WHAT IS REQUIRED
Write out the stretch of lines below that begins at the line with "pos1: [591, 134]" and ends at the line with "before: blue mouse", including both, exactly as given and nothing more.
___ DATA IN THIS EXERCISE
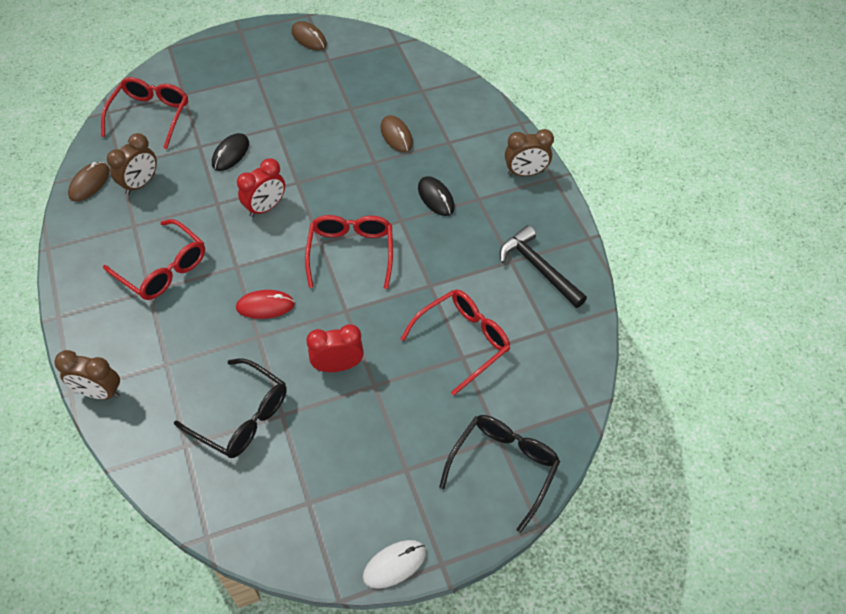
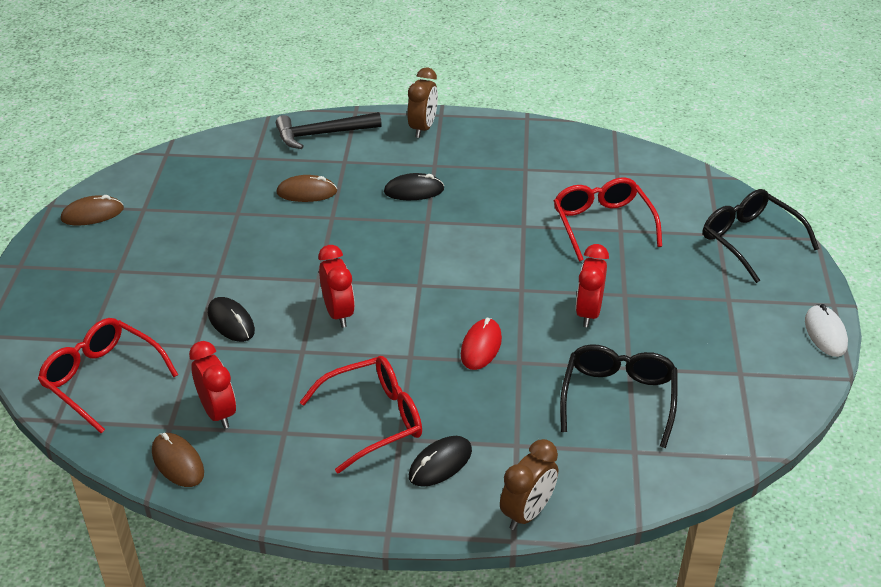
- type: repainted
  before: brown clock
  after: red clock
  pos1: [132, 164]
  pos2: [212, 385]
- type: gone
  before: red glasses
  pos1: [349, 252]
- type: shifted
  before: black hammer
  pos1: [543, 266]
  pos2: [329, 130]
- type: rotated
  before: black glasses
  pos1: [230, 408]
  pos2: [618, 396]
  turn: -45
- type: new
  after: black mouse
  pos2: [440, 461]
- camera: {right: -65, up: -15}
______
___ DATA IN THIS EXERCISE
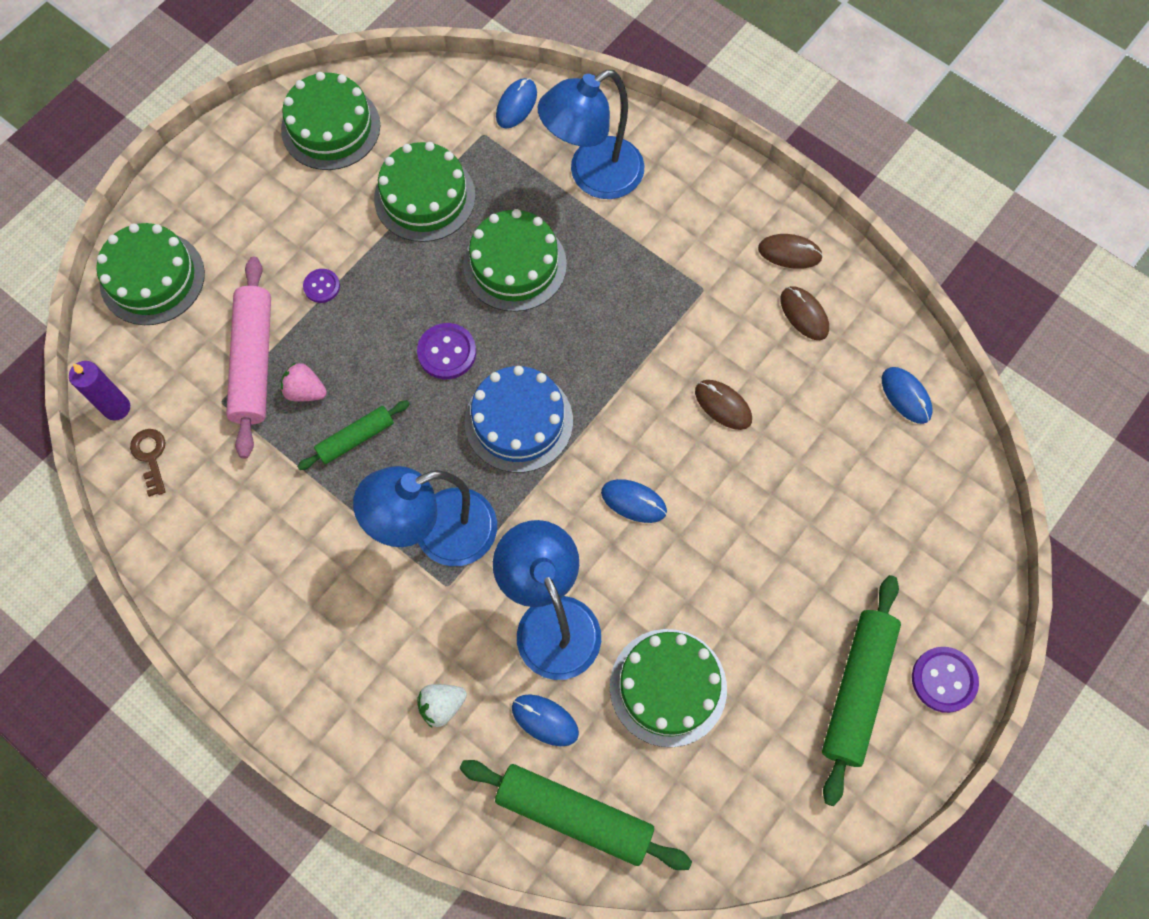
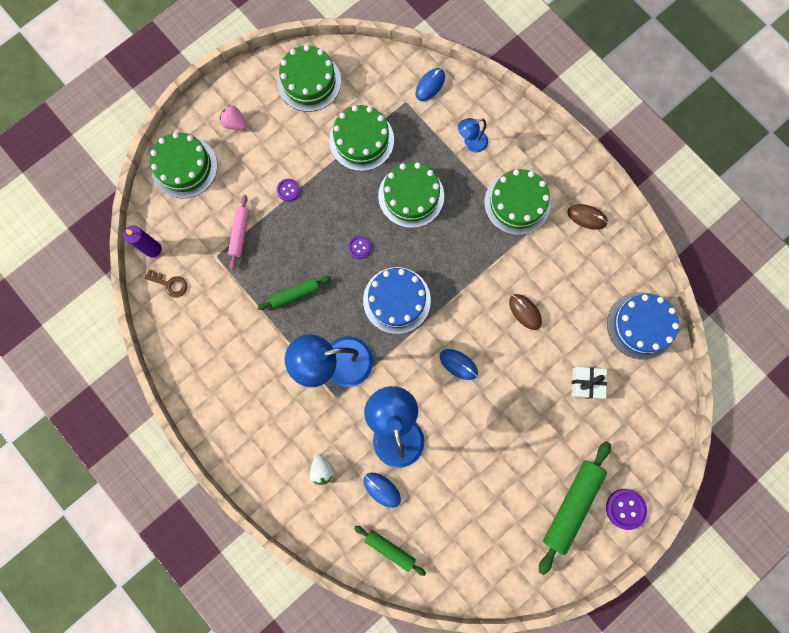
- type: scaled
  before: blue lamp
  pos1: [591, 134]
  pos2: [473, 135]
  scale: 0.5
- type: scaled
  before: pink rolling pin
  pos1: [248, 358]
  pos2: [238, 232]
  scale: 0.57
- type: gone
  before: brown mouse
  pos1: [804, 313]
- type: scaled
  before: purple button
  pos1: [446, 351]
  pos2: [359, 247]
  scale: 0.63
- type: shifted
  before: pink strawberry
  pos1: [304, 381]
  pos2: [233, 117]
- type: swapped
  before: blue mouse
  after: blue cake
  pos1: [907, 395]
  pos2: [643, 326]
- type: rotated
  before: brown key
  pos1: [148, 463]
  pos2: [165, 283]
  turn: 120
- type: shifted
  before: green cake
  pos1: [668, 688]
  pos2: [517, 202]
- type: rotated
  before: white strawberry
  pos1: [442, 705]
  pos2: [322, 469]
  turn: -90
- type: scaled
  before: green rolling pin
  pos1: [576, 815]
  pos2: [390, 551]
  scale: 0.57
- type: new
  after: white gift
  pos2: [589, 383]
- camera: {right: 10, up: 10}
______
RESPONSE TO THE EXERCISE
  pos1: [591, 134]
  pos2: [473, 135]
  scale: 0.5
- type: scaled
  before: pink rolling pin
  pos1: [248, 358]
  pos2: [238, 232]
  scale: 0.57
- type: gone
  before: brown mouse
  pos1: [804, 313]
- type: scaled
  before: purple button
  pos1: [446, 351]
  pos2: [359, 247]
  scale: 0.63
- type: shifted
  before: pink strawberry
  pos1: [304, 381]
  pos2: [233, 117]
- type: swapped
  before: blue mouse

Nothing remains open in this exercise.